▶ [Exercise]
List each line of the records that contains the string "curtain", copying the line in full. Case counts.

▶ [Records provided]
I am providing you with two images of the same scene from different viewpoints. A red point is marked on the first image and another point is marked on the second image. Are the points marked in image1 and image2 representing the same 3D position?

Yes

* * *

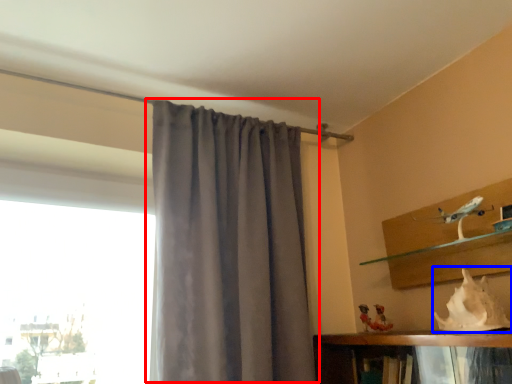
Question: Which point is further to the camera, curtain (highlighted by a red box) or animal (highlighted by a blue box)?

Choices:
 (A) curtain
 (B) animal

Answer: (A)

▶ [Response area]
Question: Which point is further to the camera, curtain (highlighted by a red box) or animal (highlighted by a blue box)?
 (A) curtain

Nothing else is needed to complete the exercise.